The records are to be copied word for word, and the pictures dropped.

[Object tracking records]

══════════

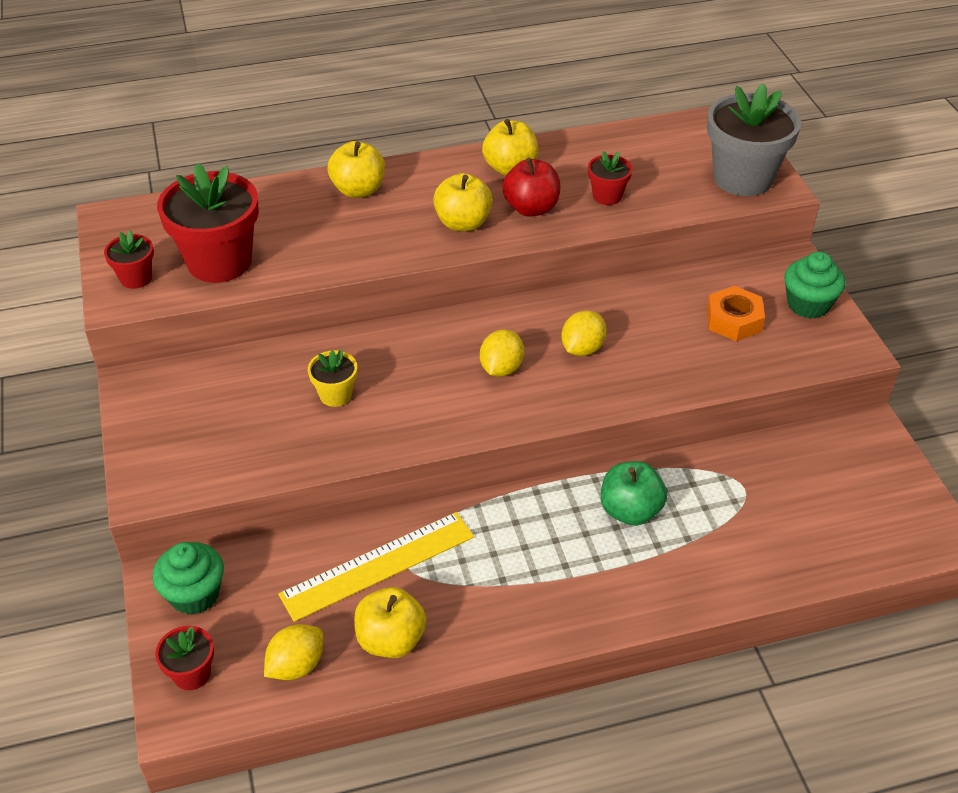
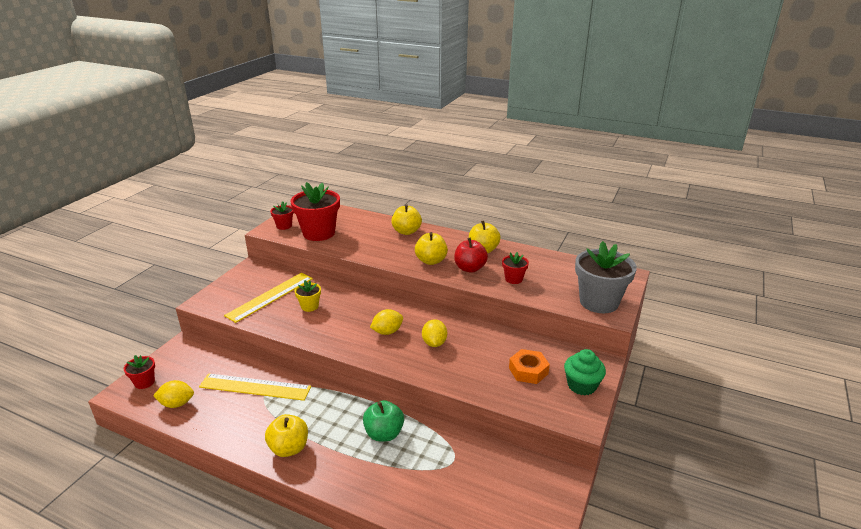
camera: 40 degrees right, 15 degrees down
green cupcake [153,542,224,615] -> none
yellow apple [354,587,426,658] -> yellow apple moved to [265,414,308,457]
yellow lemon [561,310,607,356] -> yellow lemon turned 75 degrees counterclockwise [422,319,447,347]
none -> yellow ruler [224,273,313,323]

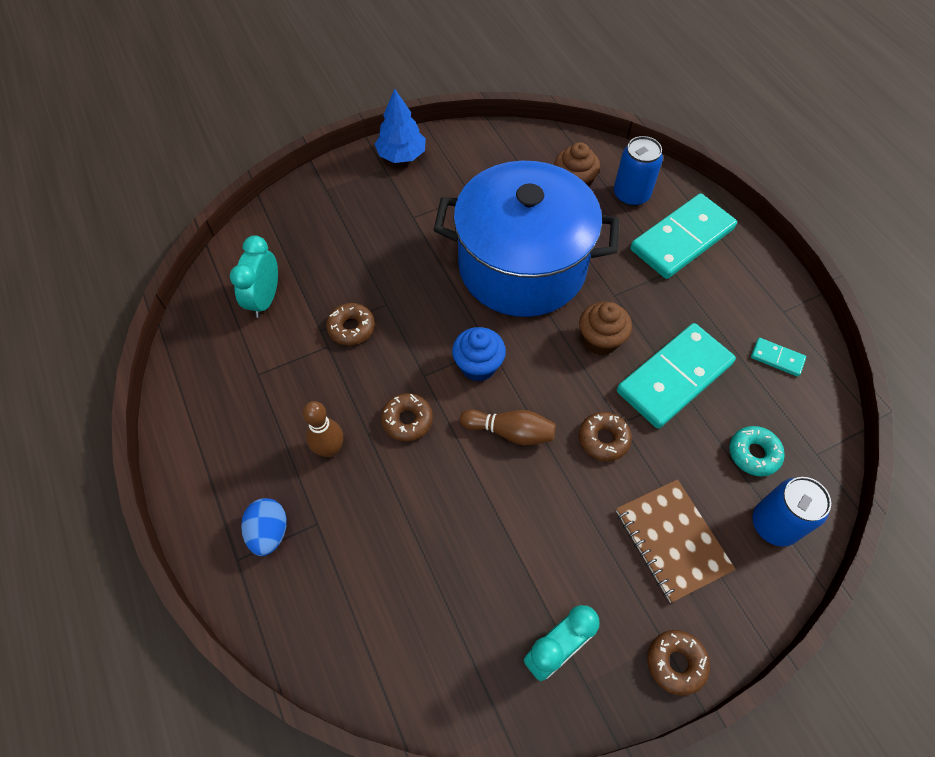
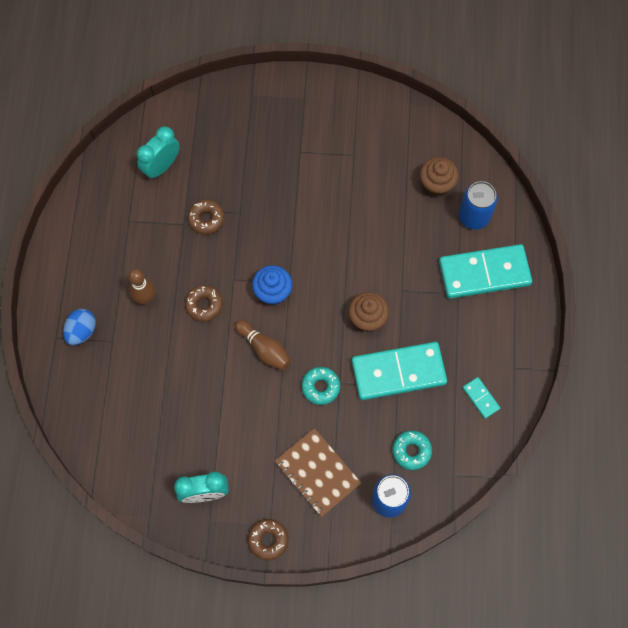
camera: 30 degrees right, 10 degrees up
blue tree [375,89,426,163] -> none
blue pot [434,161,619,317] -> none
brown donut [579,412,632,461] -> turquoise donut [301,367,340,405]
brown notebook [616,479,736,603] -> brown notebook turned 45 degrees counterclockwise [275,428,361,517]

══════════

▸ **RESULT FOR THIS EXERCISE**:
camera: 40 degrees right, 15 degrees down
green cupcake [153,542,224,615] -> none
yellow apple [354,587,426,658] -> yellow apple moved to [265,414,308,457]
yellow lemon [561,310,607,356] -> yellow lemon turned 75 degrees counterclockwise [422,319,447,347]
none -> yellow ruler [224,273,313,323]

camera: 30 degrees right, 10 degrees up
blue tree [375,89,426,163] -> none
blue pot [434,161,619,317] -> none
brown donut [579,412,632,461] -> turquoise donut [301,367,340,405]
brown notebook [616,479,736,603] -> brown notebook turned 45 degrees counterclockwise [275,428,361,517]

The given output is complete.